TO DO> The expected response is a copy of every line in the entries below that includes the word "coloured".

(Object correspondence data)
......

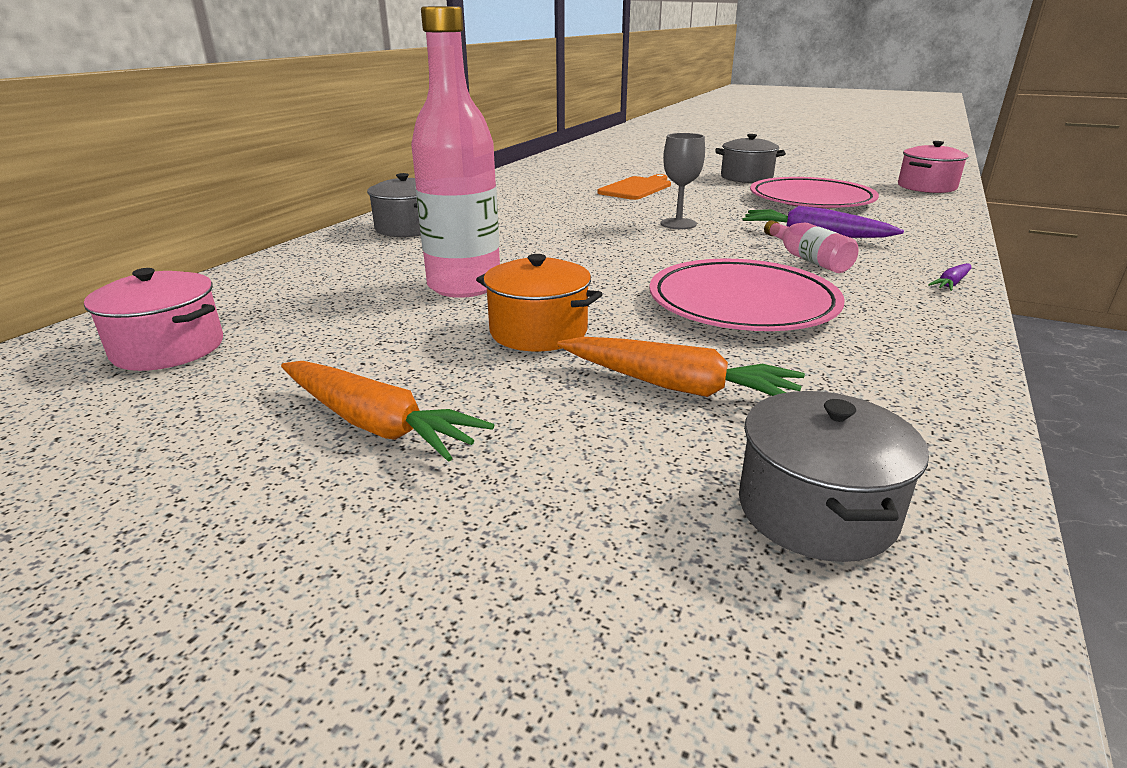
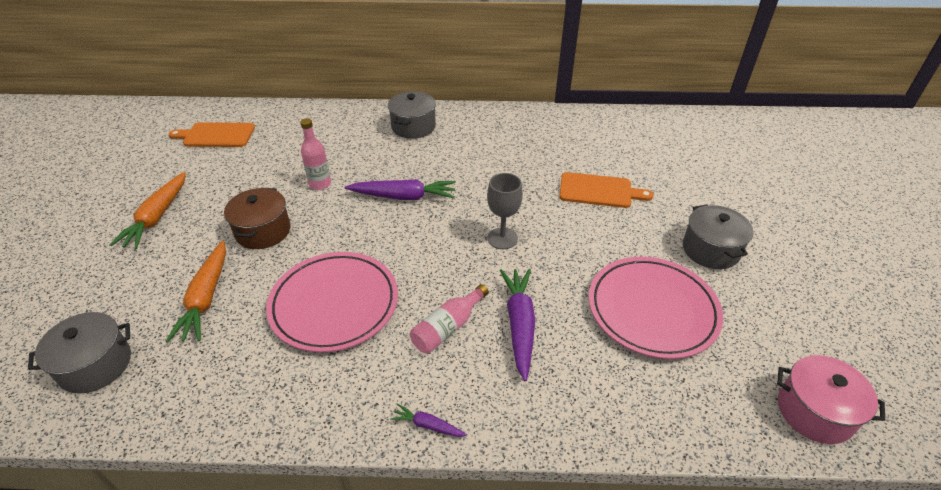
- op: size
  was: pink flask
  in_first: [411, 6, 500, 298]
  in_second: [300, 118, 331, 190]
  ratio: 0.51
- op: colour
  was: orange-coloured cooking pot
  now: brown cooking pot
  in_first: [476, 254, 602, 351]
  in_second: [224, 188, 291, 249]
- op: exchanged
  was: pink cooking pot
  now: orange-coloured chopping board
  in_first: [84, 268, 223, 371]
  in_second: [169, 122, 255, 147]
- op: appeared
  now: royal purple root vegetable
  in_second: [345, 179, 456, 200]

......

RESPONSE AREA>
  was: orange-coloured cooking pot
  now: orange-coloured chopping board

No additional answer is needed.